BRIEF:
Show all the lines in the data below that include the word "green".

DATA FOR PROCESSING:
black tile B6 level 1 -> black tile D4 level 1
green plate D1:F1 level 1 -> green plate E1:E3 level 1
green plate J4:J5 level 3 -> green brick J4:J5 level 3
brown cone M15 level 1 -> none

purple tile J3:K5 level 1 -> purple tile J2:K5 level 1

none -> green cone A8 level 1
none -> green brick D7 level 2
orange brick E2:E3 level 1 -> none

---

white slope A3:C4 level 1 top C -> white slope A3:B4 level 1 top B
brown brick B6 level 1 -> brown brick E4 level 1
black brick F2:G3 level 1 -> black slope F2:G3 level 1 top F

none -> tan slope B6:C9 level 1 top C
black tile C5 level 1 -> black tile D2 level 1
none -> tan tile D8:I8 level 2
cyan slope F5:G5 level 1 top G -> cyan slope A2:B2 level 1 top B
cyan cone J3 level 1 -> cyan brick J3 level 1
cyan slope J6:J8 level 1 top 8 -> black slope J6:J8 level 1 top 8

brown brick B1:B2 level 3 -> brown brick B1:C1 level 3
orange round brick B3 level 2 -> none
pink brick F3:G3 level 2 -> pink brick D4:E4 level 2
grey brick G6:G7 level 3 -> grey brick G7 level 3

SOLUTION:
green plate D1:F1 level 1 -> green plate E1:E3 level 1
green plate J4:J5 level 3 -> green brick J4:J5 level 3
none -> green cone A8 level 1
none -> green brick D7 level 2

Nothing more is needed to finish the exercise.